- EXERCISE:
Of all the lines below, return only those starting with the line holding "white cheese: 1 -> 2" and going on through the line holding "yellow cactus: 10 -> 9", exactly as written.

===== DATA SHOWN

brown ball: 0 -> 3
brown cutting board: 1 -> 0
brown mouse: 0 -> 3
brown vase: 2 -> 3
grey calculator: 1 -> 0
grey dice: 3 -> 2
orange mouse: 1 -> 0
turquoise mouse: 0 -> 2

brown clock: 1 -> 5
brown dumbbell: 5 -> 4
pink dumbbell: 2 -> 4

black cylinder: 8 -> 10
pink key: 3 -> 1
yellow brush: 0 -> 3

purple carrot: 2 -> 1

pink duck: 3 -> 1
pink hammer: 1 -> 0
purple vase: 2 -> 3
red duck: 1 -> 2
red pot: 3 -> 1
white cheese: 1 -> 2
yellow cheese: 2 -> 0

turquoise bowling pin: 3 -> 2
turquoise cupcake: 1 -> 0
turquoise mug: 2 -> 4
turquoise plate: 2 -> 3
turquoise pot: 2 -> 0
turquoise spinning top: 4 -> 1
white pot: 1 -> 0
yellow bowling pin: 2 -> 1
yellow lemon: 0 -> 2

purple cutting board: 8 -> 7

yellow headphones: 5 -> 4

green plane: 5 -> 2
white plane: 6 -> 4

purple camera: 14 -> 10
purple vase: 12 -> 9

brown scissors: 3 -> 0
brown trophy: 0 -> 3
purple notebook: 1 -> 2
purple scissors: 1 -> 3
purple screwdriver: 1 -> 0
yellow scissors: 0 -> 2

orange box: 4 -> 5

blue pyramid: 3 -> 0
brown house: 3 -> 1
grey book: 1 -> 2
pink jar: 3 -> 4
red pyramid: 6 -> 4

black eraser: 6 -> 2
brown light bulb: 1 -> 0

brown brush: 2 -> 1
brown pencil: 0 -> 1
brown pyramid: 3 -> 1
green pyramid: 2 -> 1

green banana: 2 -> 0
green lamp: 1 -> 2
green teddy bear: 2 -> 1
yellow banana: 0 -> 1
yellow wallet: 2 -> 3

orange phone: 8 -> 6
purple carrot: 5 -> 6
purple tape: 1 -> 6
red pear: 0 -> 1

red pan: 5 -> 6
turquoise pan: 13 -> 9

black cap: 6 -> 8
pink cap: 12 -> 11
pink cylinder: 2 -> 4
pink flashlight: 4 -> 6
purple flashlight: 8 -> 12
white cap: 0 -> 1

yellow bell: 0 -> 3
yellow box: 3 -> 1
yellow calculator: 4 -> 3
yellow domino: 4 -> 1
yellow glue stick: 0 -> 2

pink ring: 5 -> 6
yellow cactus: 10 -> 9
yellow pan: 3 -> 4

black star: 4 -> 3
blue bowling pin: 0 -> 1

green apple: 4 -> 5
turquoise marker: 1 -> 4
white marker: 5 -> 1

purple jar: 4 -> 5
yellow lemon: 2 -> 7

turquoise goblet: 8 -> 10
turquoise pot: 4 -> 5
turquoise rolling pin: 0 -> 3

==========

- RESPONSE FOR THIS EXERCISE:
white cheese: 1 -> 2
yellow cheese: 2 -> 0

turquoise bowling pin: 3 -> 2
turquoise cupcake: 1 -> 0
turquoise mug: 2 -> 4
turquoise plate: 2 -> 3
turquoise pot: 2 -> 0
turquoise spinning top: 4 -> 1
white pot: 1 -> 0
yellow bowling pin: 2 -> 1
yellow lemon: 0 -> 2

purple cutting board: 8 -> 7

yellow headphones: 5 -> 4

green plane: 5 -> 2
white plane: 6 -> 4

purple camera: 14 -> 10
purple vase: 12 -> 9

brown scissors: 3 -> 0
brown trophy: 0 -> 3
purple notebook: 1 -> 2
purple scissors: 1 -> 3
purple screwdriver: 1 -> 0
yellow scissors: 0 -> 2

orange box: 4 -> 5

blue pyramid: 3 -> 0
brown house: 3 -> 1
grey book: 1 -> 2
pink jar: 3 -> 4
red pyramid: 6 -> 4

black eraser: 6 -> 2
brown light bulb: 1 -> 0

brown brush: 2 -> 1
brown pencil: 0 -> 1
brown pyramid: 3 -> 1
green pyramid: 2 -> 1

green banana: 2 -> 0
green lamp: 1 -> 2
green teddy bear: 2 -> 1
yellow banana: 0 -> 1
yellow wallet: 2 -> 3

orange phone: 8 -> 6
purple carrot: 5 -> 6
purple tape: 1 -> 6
red pear: 0 -> 1

red pan: 5 -> 6
turquoise pan: 13 -> 9

black cap: 6 -> 8
pink cap: 12 -> 11
pink cylinder: 2 -> 4
pink flashlight: 4 -> 6
purple flashlight: 8 -> 12
white cap: 0 -> 1

yellow bell: 0 -> 3
yellow box: 3 -> 1
yellow calculator: 4 -> 3
yellow domino: 4 -> 1
yellow glue stick: 0 -> 2

pink ring: 5 -> 6
yellow cactus: 10 -> 9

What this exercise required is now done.